(Dataset entries Opens)

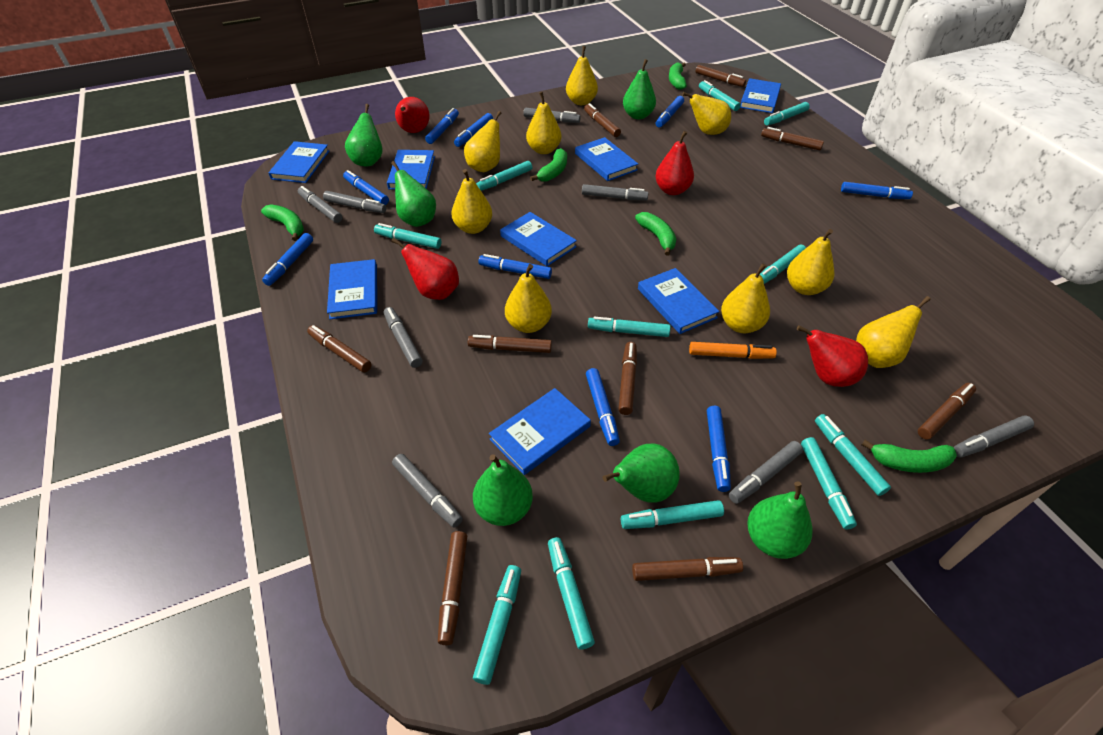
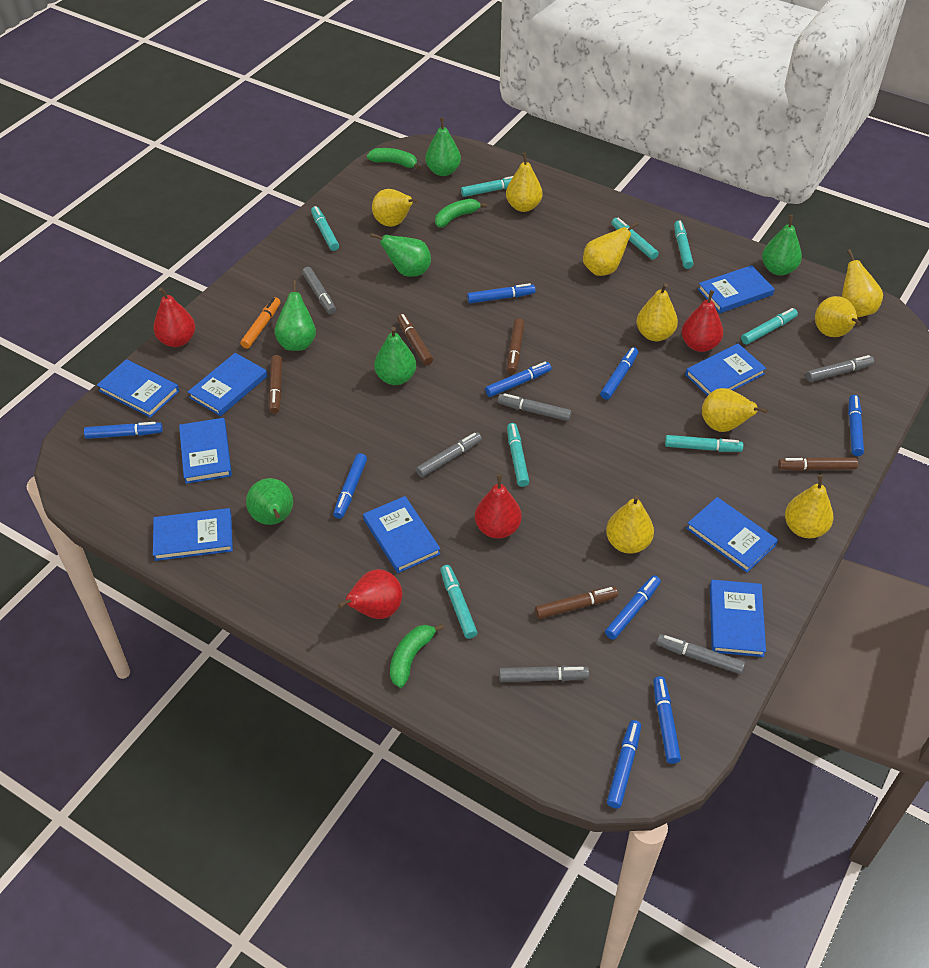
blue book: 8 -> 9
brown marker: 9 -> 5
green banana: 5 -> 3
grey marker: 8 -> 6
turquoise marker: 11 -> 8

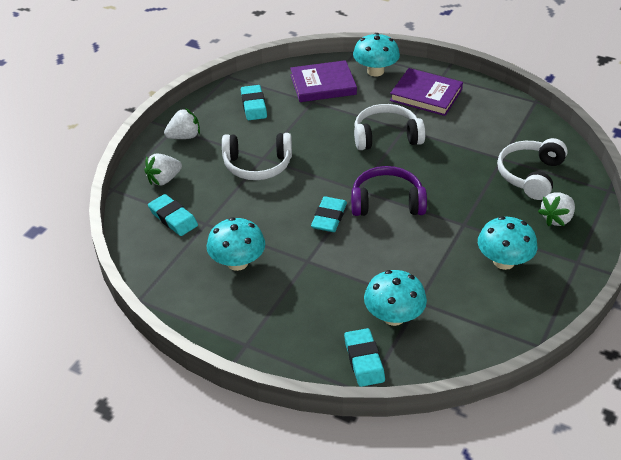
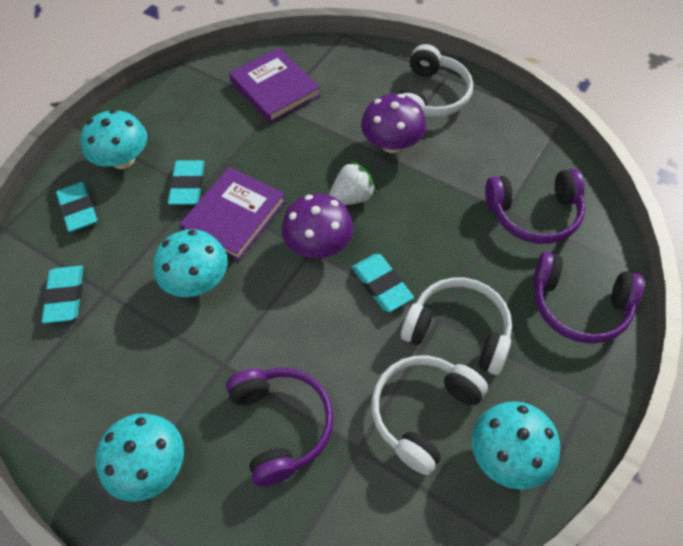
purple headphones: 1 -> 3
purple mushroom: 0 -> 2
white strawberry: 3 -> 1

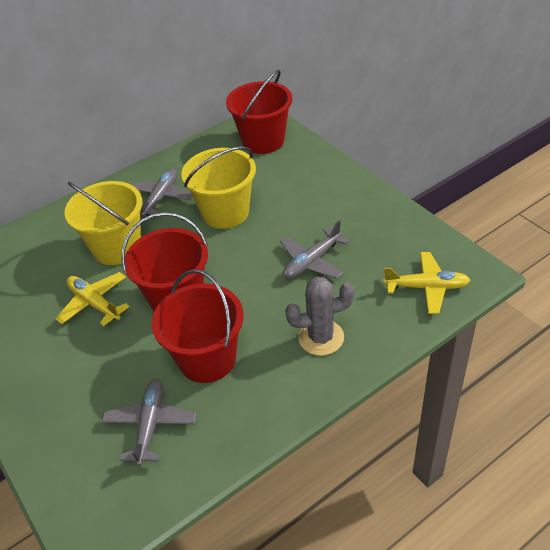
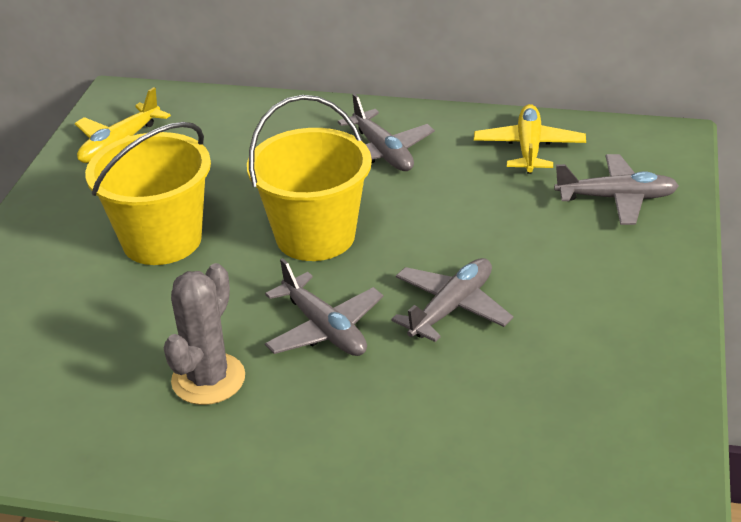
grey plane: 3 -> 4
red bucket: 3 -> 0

(Dataset entries Closes)

What is required
Check the entries above line by line and return each one containing the word "marker".

Result
brown marker: 9 -> 5
grey marker: 8 -> 6
turquoise marker: 11 -> 8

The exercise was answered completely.